(Information)
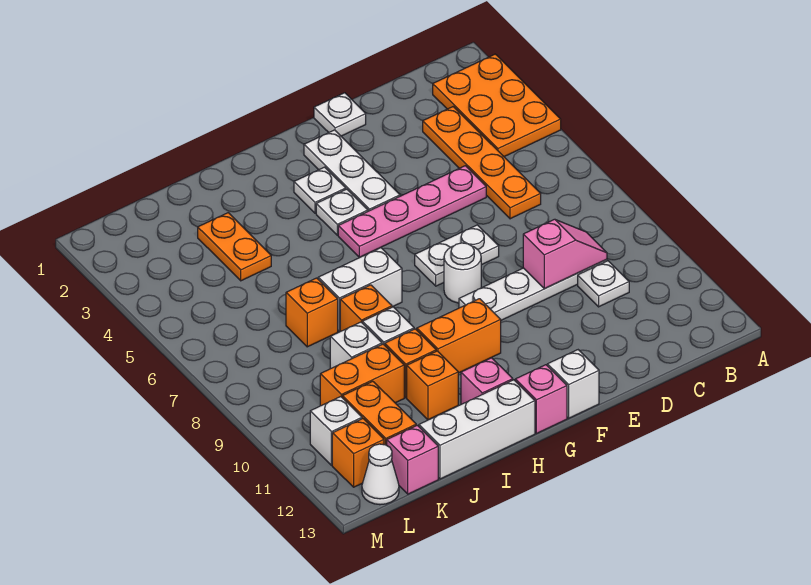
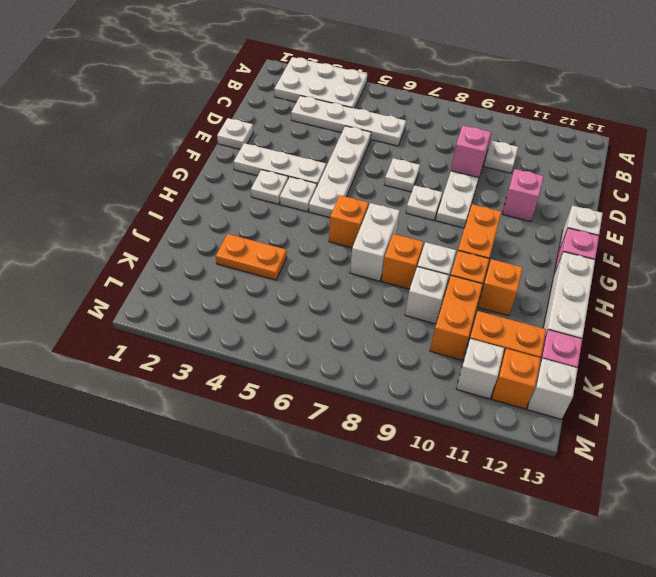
orange plate A2:B4 level 1 -> white plate A2:B4 level 1
orange plate C3:C6 level 1 -> white plate C3:C6 level 1
pink plate D5:G5 level 1 -> white plate D5:G5 level 1
white plate E7:F7 level 1 -> white plate E7 level 1
white round brick F8 level 1 -> white plate F8 level 1
pink brick H12 level 1 -> pink brick E11 level 1
orange brick J7 level 1 -> orange brick H6 level 1
white cone L13 level 1 -> white brick L13 level 1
(End Information)
> _Work request_
Could you output the lines above, exactly as written, from the one containing "white round brick" through the last, with both ends included and no others?

> _Written solution_
white round brick F8 level 1 -> white plate F8 level 1
pink brick H12 level 1 -> pink brick E11 level 1
orange brick J7 level 1 -> orange brick H6 level 1
white cone L13 level 1 -> white brick L13 level 1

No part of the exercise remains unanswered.